* WORK ITEM *
The span to repeat in the listing below runs from the line containing "D102: schottky SS14" to the line containing "D104: schottky 1N5819", inclusive. Repeat it exactly, and only it.

* RECORDS SUPPLIED *
-- -- --

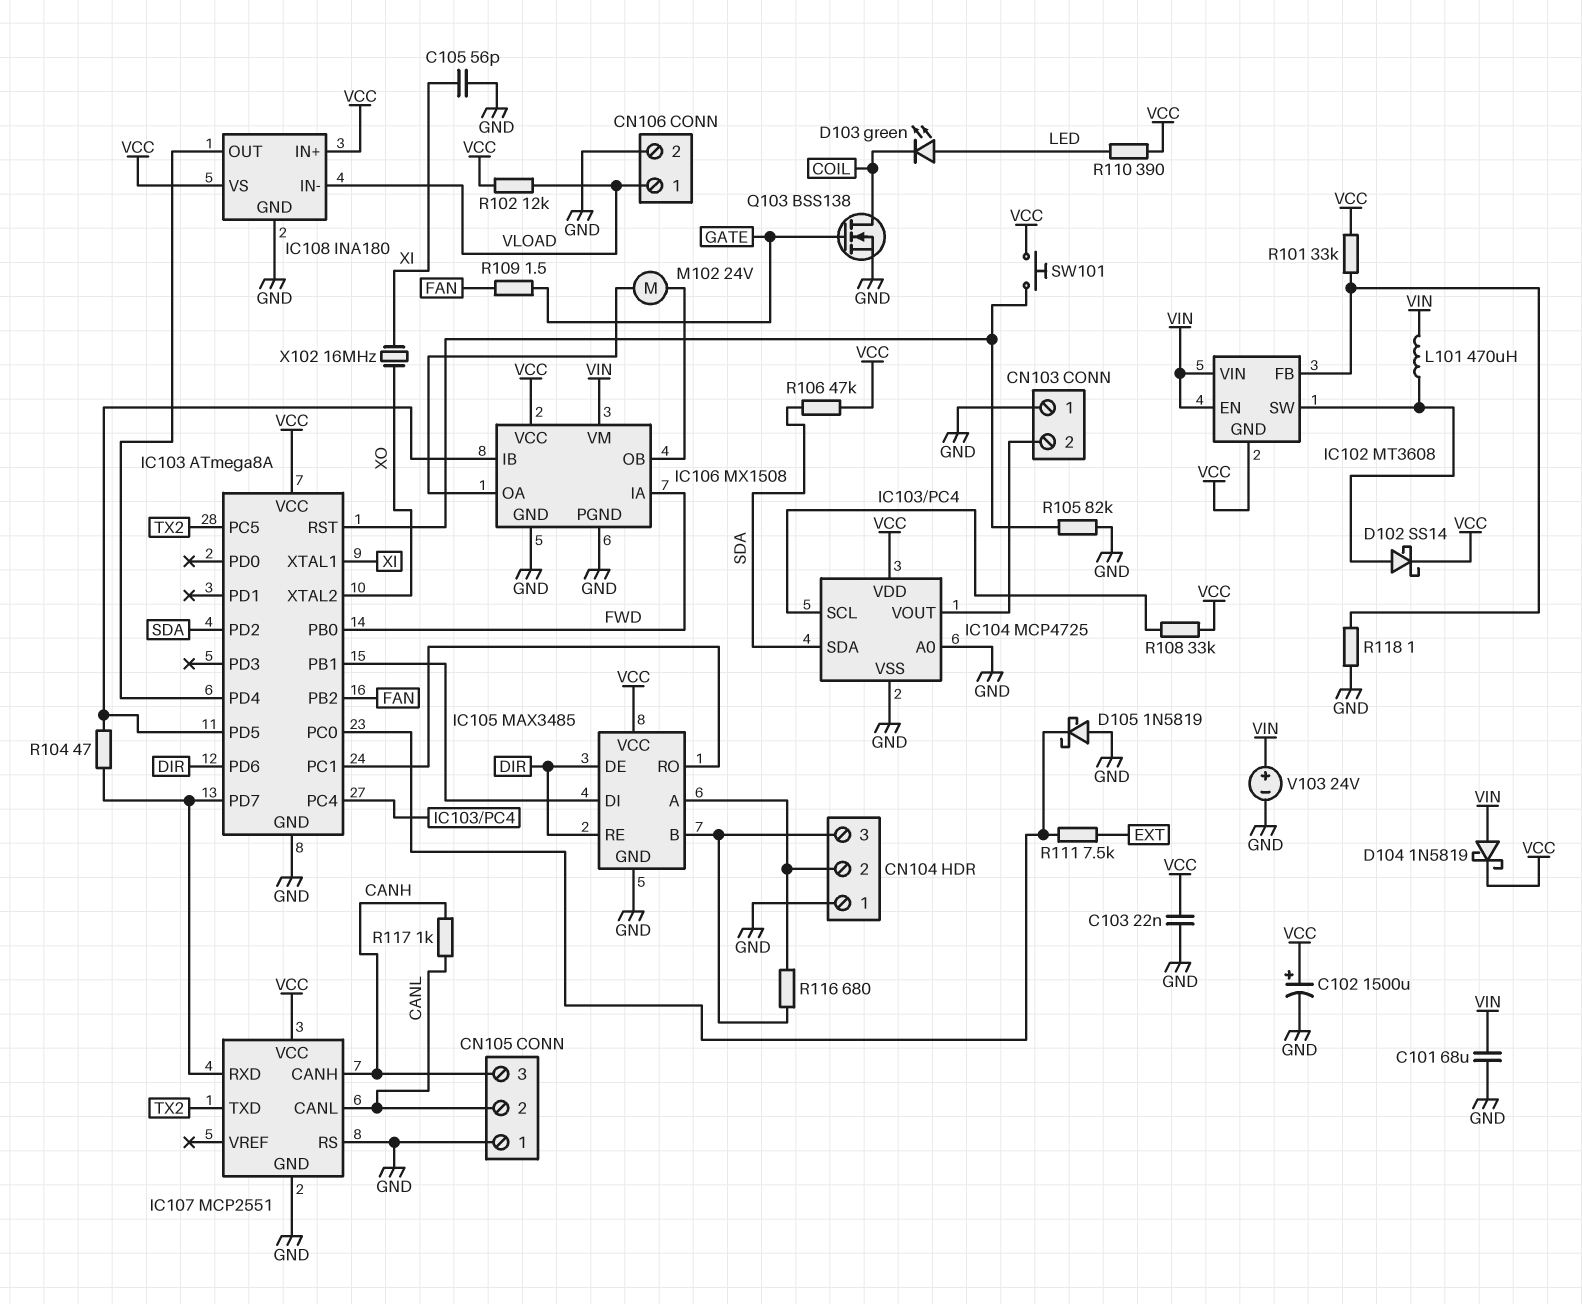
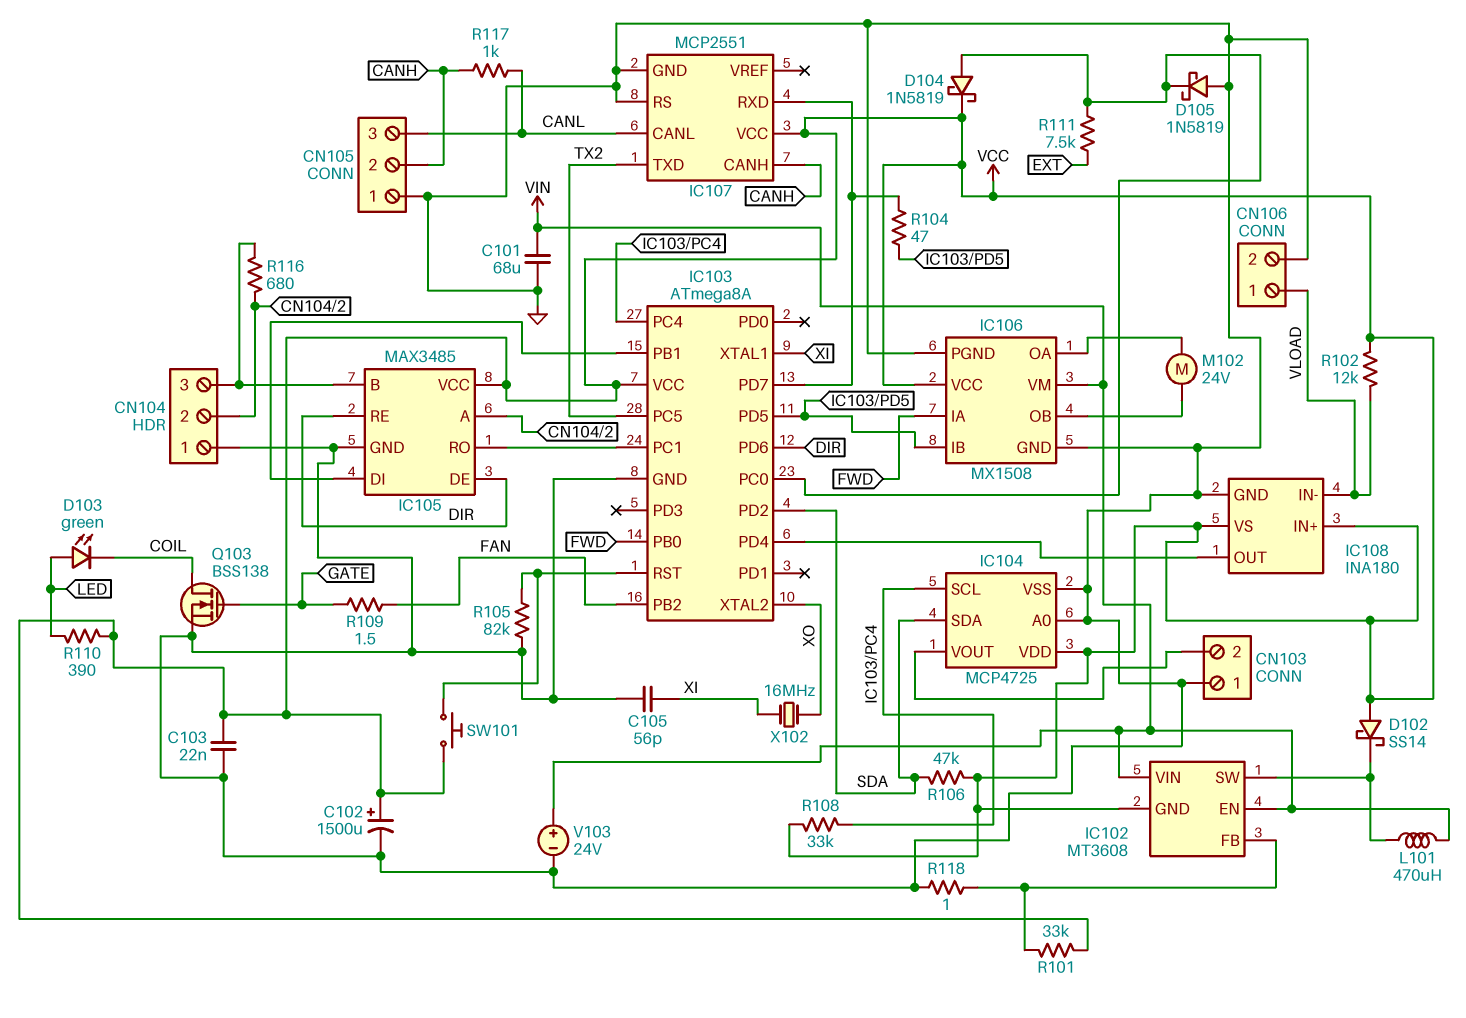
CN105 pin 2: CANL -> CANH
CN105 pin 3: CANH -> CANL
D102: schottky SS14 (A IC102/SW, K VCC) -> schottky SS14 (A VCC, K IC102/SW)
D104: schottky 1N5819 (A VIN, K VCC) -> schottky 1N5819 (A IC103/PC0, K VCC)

-- -- --

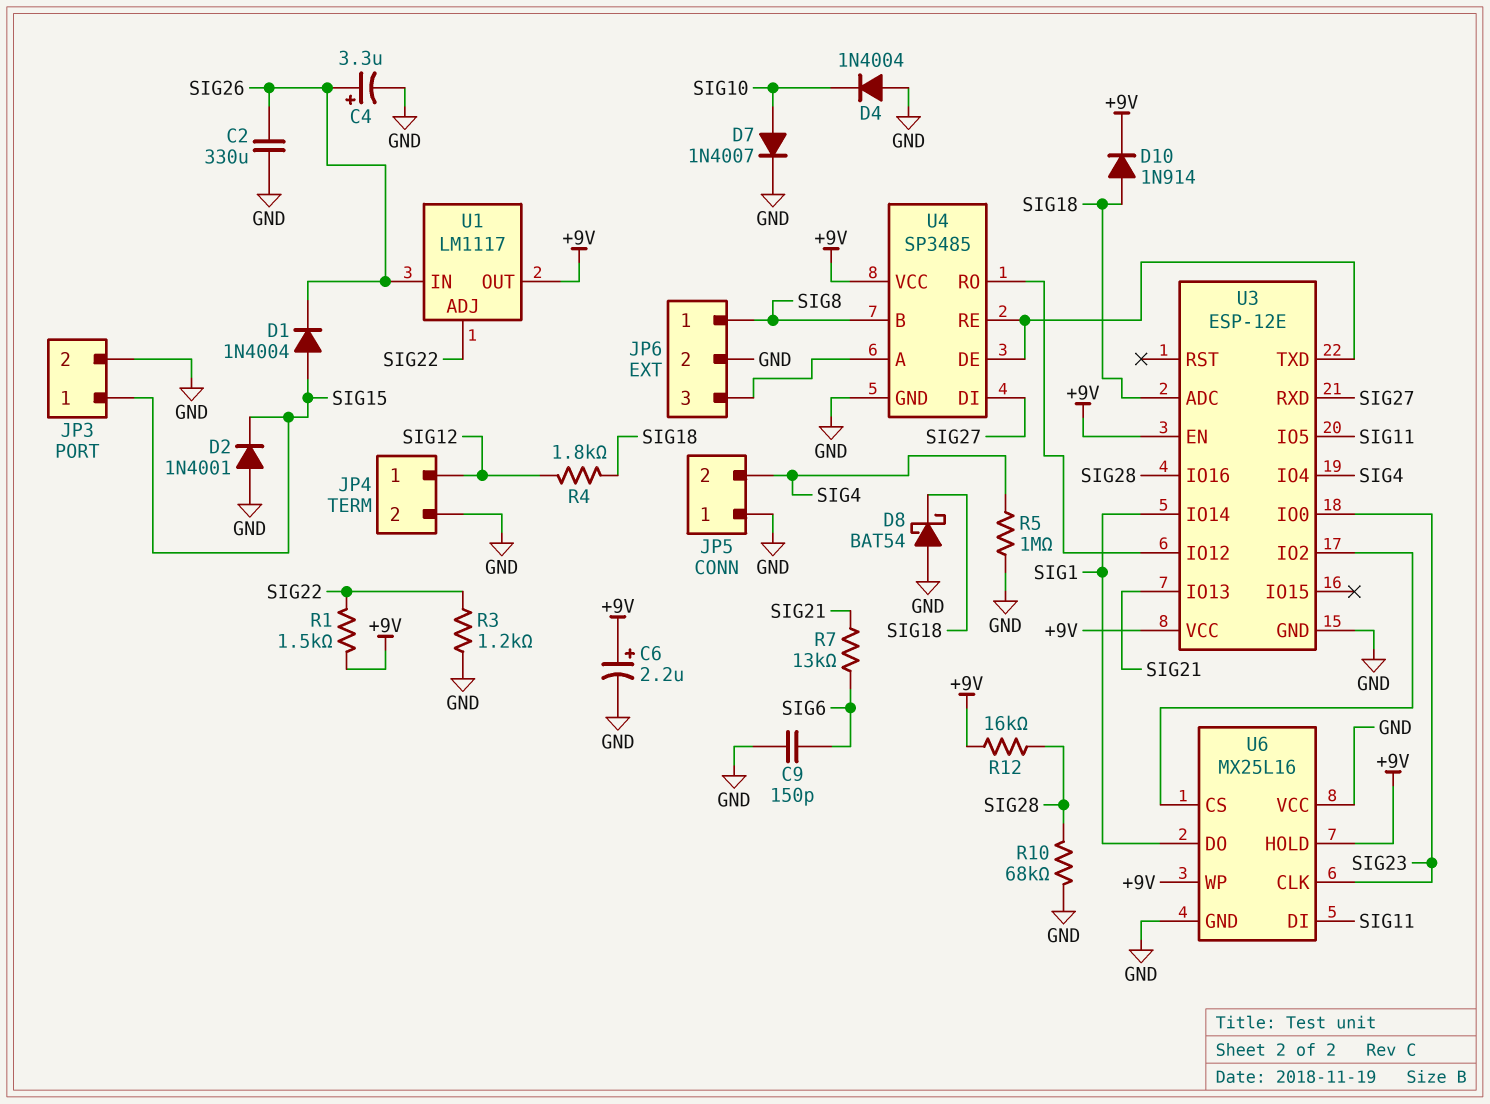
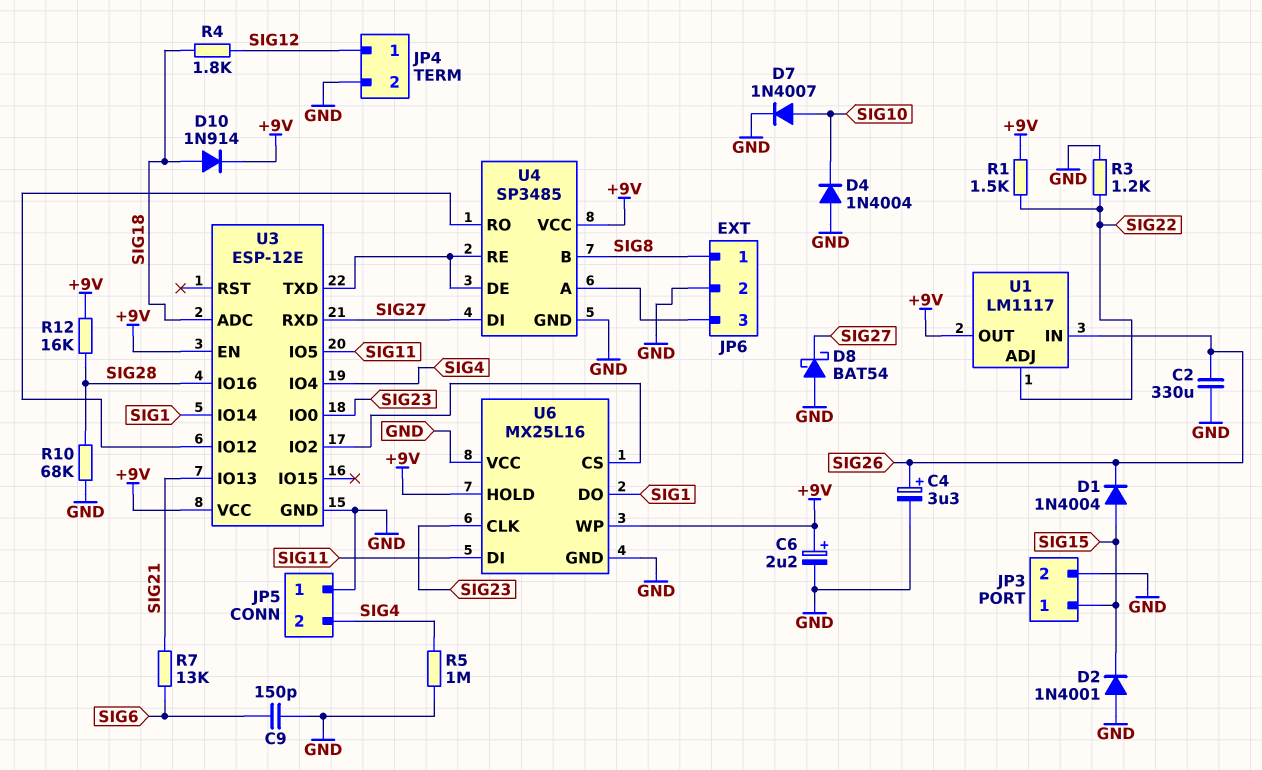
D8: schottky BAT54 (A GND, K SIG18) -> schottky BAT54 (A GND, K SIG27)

-- -- --

* EXPECTED ANSWER *
D102: schottky SS14 (A IC102/SW, K VCC) -> schottky SS14 (A VCC, K IC102/SW)
D104: schottky 1N5819 (A VIN, K VCC) -> schottky 1N5819 (A IC103/PC0, K VCC)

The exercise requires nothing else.